━━━ DATA TO USE ━━━

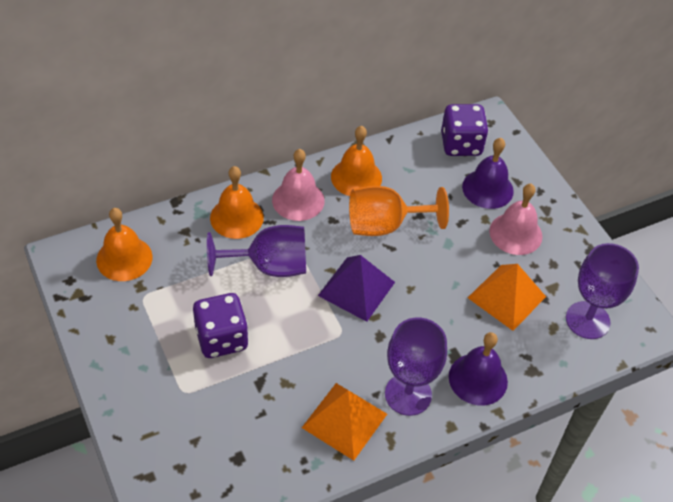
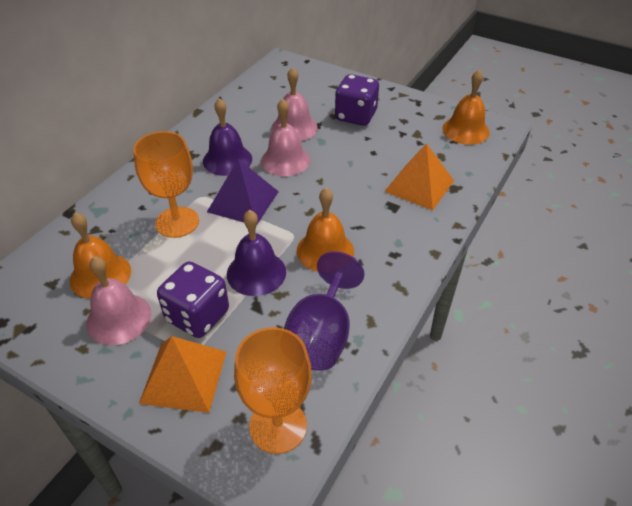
orange goblet: 1 -> 2
pink bell: 2 -> 3
purple goblet: 3 -> 1

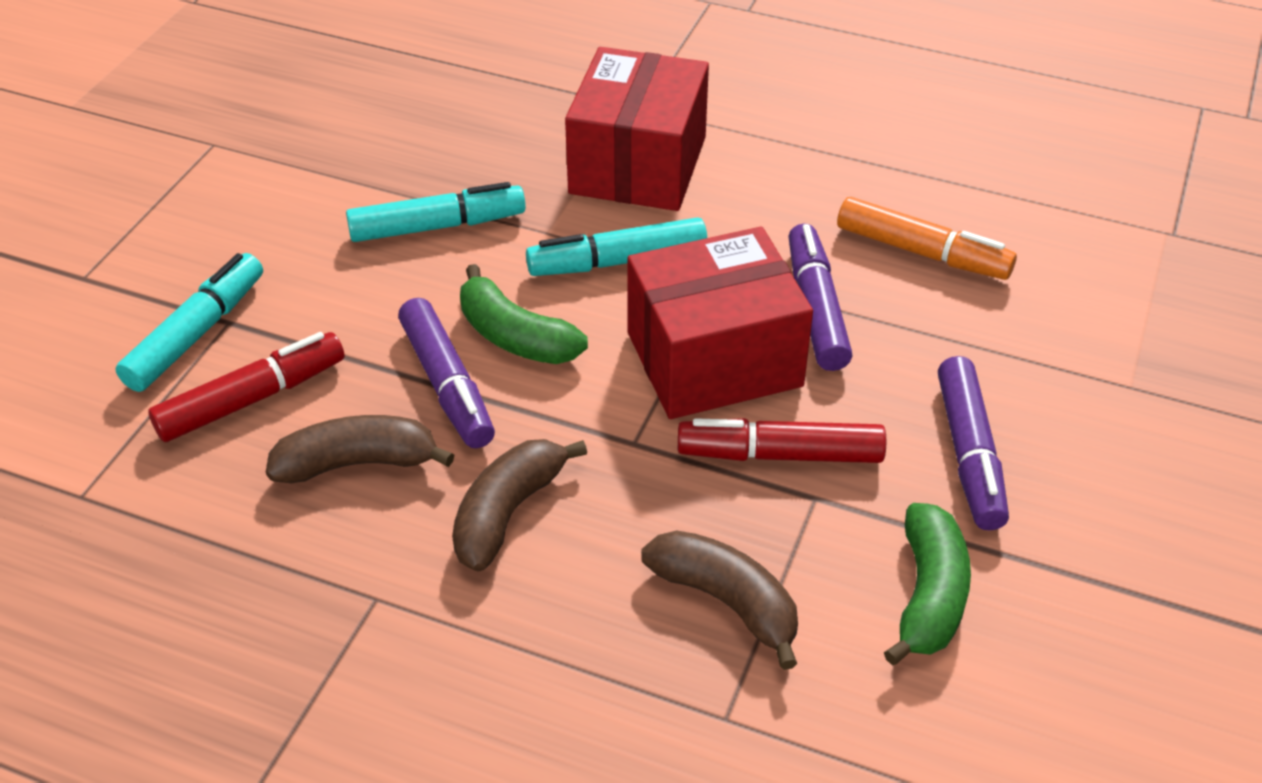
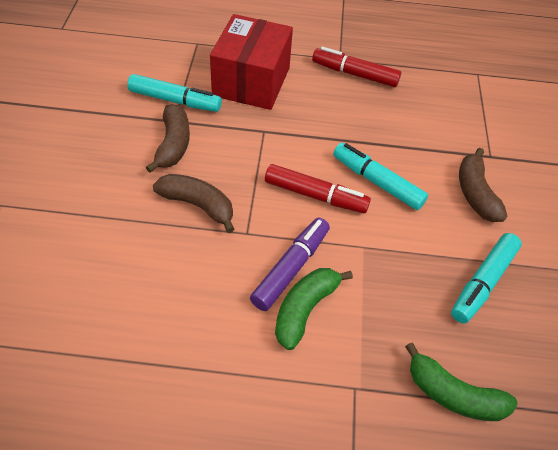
orange marker: 1 -> 0
purple marker: 3 -> 1
red box: 2 -> 1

━━━

WHAT YOU WILL DO
Retype the data above as given, letting no picture into the copy.

YOUR RESPONSE
orange goblet: 1 -> 2
pink bell: 2 -> 3
purple goblet: 3 -> 1

orange marker: 1 -> 0
purple marker: 3 -> 1
red box: 2 -> 1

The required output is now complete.